_YOUR GOAL_. Give back the data below exactly, with every line kept the same.
------ DATASET ENTRIES ------
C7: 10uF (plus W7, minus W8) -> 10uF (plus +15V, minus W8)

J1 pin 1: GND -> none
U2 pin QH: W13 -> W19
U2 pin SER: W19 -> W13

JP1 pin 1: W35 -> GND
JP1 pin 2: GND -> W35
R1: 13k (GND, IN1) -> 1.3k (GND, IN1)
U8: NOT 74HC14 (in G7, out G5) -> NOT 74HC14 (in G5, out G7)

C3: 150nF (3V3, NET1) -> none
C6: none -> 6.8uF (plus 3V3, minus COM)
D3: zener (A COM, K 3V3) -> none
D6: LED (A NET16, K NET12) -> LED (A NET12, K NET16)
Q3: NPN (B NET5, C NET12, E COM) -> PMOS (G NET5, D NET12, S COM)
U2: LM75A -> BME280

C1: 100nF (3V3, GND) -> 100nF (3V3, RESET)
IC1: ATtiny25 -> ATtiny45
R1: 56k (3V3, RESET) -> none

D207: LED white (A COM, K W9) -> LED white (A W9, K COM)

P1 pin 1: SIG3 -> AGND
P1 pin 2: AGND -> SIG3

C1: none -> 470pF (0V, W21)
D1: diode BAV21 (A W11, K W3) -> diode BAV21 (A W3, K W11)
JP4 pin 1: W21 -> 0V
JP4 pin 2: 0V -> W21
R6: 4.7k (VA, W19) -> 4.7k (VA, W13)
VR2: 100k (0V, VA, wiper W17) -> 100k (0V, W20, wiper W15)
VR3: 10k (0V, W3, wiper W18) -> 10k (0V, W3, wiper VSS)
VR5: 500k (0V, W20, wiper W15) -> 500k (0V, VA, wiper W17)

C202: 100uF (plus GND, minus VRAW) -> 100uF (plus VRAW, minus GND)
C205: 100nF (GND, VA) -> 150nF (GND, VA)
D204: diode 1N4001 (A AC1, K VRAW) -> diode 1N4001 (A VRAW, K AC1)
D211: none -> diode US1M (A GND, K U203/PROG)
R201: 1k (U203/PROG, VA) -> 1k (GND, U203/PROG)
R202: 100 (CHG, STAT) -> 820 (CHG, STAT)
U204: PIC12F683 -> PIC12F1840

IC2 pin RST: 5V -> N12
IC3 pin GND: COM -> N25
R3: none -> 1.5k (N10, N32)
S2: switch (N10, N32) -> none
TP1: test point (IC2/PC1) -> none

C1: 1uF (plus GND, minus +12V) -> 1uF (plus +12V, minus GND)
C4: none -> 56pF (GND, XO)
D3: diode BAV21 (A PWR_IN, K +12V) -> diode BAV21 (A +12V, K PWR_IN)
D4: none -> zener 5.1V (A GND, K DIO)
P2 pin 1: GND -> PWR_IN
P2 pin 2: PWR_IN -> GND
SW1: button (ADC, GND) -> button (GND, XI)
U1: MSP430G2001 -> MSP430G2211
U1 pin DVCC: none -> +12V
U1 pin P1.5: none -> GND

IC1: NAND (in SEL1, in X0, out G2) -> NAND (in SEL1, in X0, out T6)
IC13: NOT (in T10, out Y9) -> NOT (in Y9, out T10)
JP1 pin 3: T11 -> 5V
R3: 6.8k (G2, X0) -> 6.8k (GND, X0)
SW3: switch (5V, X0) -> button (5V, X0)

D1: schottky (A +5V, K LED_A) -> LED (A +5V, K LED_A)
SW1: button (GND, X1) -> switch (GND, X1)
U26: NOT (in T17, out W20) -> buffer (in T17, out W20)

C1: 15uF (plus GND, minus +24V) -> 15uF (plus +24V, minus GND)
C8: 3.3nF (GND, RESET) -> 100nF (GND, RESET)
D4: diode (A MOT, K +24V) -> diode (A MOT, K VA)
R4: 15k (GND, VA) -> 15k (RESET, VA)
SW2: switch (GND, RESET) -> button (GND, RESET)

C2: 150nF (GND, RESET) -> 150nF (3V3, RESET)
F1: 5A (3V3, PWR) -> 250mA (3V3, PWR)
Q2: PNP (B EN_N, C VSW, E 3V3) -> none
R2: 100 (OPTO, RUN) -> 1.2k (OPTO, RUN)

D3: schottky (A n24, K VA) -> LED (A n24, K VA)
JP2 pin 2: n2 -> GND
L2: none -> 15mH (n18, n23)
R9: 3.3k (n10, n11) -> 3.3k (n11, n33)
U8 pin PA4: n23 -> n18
------
_TASK SOLUTION_.
C7: 10uF (plus W7, minus W8) -> 10uF (plus +15V, minus W8)

J1 pin 1: GND -> none
U2 pin QH: W13 -> W19
U2 pin SER: W19 -> W13

JP1 pin 1: W35 -> GND
JP1 pin 2: GND -> W35
R1: 13k (GND, IN1) -> 1.3k (GND, IN1)
U8: NOT 74HC14 (in G7, out G5) -> NOT 74HC14 (in G5, out G7)

C3: 150nF (3V3, NET1) -> none
C6: none -> 6.8uF (plus 3V3, minus COM)
D3: zener (A COM, K 3V3) -> none
D6: LED (A NET16, K NET12) -> LED (A NET12, K NET16)
Q3: NPN (B NET5, C NET12, E COM) -> PMOS (G NET5, D NET12, S COM)
U2: LM75A -> BME280

C1: 100nF (3V3, GND) -> 100nF (3V3, RESET)
IC1: ATtiny25 -> ATtiny45
R1: 56k (3V3, RESET) -> none

D207: LED white (A COM, K W9) -> LED white (A W9, K COM)

P1 pin 1: SIG3 -> AGND
P1 pin 2: AGND -> SIG3

C1: none -> 470pF (0V, W21)
D1: diode BAV21 (A W11, K W3) -> diode BAV21 (A W3, K W11)
JP4 pin 1: W21 -> 0V
JP4 pin 2: 0V -> W21
R6: 4.7k (VA, W19) -> 4.7k (VA, W13)
VR2: 100k (0V, VA, wiper W17) -> 100k (0V, W20, wiper W15)
VR3: 10k (0V, W3, wiper W18) -> 10k (0V, W3, wiper VSS)
VR5: 500k (0V, W20, wiper W15) -> 500k (0V, VA, wiper W17)

C202: 100uF (plus GND, minus VRAW) -> 100uF (plus VRAW, minus GND)
C205: 100nF (GND, VA) -> 150nF (GND, VA)
D204: diode 1N4001 (A AC1, K VRAW) -> diode 1N4001 (A VRAW, K AC1)
D211: none -> diode US1M (A GND, K U203/PROG)
R201: 1k (U203/PROG, VA) -> 1k (GND, U203/PROG)
R202: 100 (CHG, STAT) -> 820 (CHG, STAT)
U204: PIC12F683 -> PIC12F1840

IC2 pin RST: 5V -> N12
IC3 pin GND: COM -> N25
R3: none -> 1.5k (N10, N32)
S2: switch (N10, N32) -> none
TP1: test point (IC2/PC1) -> none

C1: 1uF (plus GND, minus +12V) -> 1uF (plus +12V, minus GND)
C4: none -> 56pF (GND, XO)
D3: diode BAV21 (A PWR_IN, K +12V) -> diode BAV21 (A +12V, K PWR_IN)
D4: none -> zener 5.1V (A GND, K DIO)
P2 pin 1: GND -> PWR_IN
P2 pin 2: PWR_IN -> GND
SW1: button (ADC, GND) -> button (GND, XI)
U1: MSP430G2001 -> MSP430G2211
U1 pin DVCC: none -> +12V
U1 pin P1.5: none -> GND

IC1: NAND (in SEL1, in X0, out G2) -> NAND (in SEL1, in X0, out T6)
IC13: NOT (in T10, out Y9) -> NOT (in Y9, out T10)
JP1 pin 3: T11 -> 5V
R3: 6.8k (G2, X0) -> 6.8k (GND, X0)
SW3: switch (5V, X0) -> button (5V, X0)

D1: schottky (A +5V, K LED_A) -> LED (A +5V, K LED_A)
SW1: button (GND, X1) -> switch (GND, X1)
U26: NOT (in T17, out W20) -> buffer (in T17, out W20)

C1: 15uF (plus GND, minus +24V) -> 15uF (plus +24V, minus GND)
C8: 3.3nF (GND, RESET) -> 100nF (GND, RESET)
D4: diode (A MOT, K +24V) -> diode (A MOT, K VA)
R4: 15k (GND, VA) -> 15k (RESET, VA)
SW2: switch (GND, RESET) -> button (GND, RESET)

C2: 150nF (GND, RESET) -> 150nF (3V3, RESET)
F1: 5A (3V3, PWR) -> 250mA (3V3, PWR)
Q2: PNP (B EN_N, C VSW, E 3V3) -> none
R2: 100 (OPTO, RUN) -> 1.2k (OPTO, RUN)

D3: schottky (A n24, K VA) -> LED (A n24, K VA)
JP2 pin 2: n2 -> GND
L2: none -> 15mH (n18, n23)
R9: 3.3k (n10, n11) -> 3.3k (n11, n33)
U8 pin PA4: n23 -> n18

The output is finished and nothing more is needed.